● TASK DETAILS:
When the line containing "none -> cyan plate I1:J1 level 1" is found in the data below, copy it and each line after it through the line containing "none -> cyan plate D1:D2 level 2", exactly and with no others.

● RECORDS SUPPLIED:
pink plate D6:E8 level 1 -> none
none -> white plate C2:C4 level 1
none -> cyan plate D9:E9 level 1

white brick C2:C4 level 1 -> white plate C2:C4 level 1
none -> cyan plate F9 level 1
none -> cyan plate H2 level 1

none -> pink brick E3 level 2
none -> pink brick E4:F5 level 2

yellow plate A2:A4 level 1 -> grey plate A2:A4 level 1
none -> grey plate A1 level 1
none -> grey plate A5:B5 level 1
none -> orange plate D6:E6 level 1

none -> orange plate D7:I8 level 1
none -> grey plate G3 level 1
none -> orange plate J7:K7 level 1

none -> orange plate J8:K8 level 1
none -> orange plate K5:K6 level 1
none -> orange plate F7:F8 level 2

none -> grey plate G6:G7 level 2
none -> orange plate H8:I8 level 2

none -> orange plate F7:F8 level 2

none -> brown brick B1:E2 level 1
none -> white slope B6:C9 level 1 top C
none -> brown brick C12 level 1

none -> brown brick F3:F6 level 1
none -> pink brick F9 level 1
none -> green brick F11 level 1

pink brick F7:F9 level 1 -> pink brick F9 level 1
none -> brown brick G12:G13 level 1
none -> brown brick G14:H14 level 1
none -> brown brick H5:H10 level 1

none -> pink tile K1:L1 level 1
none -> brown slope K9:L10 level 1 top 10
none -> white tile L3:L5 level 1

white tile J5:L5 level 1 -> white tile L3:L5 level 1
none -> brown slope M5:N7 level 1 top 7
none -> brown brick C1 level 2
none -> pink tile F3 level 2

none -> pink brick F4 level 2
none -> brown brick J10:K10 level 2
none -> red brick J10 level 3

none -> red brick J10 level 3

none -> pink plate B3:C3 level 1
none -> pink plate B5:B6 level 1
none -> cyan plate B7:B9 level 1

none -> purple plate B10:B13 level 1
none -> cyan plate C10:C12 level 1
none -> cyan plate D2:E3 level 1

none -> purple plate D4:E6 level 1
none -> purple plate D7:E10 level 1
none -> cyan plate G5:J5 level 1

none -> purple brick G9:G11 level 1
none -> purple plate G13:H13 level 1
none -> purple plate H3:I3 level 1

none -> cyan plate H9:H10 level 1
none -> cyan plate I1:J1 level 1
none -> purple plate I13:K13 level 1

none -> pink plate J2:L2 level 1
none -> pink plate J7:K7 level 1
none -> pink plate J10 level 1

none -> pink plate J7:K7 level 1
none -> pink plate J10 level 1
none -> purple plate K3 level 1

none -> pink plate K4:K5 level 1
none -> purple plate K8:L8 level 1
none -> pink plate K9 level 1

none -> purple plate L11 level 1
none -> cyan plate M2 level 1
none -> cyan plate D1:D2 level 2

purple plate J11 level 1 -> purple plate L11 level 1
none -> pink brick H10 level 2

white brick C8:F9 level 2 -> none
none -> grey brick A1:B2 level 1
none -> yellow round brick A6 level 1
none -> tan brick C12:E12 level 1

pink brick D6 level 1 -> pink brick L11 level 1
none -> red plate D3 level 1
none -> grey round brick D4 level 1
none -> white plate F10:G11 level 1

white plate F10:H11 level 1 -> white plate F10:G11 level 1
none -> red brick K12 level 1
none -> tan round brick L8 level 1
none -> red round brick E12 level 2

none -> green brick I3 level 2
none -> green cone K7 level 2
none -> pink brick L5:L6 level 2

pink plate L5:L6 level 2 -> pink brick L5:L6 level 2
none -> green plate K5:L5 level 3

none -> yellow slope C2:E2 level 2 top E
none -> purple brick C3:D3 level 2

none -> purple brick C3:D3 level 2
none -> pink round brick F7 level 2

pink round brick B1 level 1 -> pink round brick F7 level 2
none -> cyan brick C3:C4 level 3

● TASK SOLUTION:
none -> cyan plate I1:J1 level 1
none -> purple plate I13:K13 level 1

none -> pink plate J2:L2 level 1
none -> pink plate J7:K7 level 1
none -> pink plate J10 level 1

none -> pink plate J7:K7 level 1
none -> pink plate J10 level 1
none -> purple plate K3 level 1

none -> pink plate K4:K5 level 1
none -> purple plate K8:L8 level 1
none -> pink plate K9 level 1

none -> purple plate L11 level 1
none -> cyan plate M2 level 1
none -> cyan plate D1:D2 level 2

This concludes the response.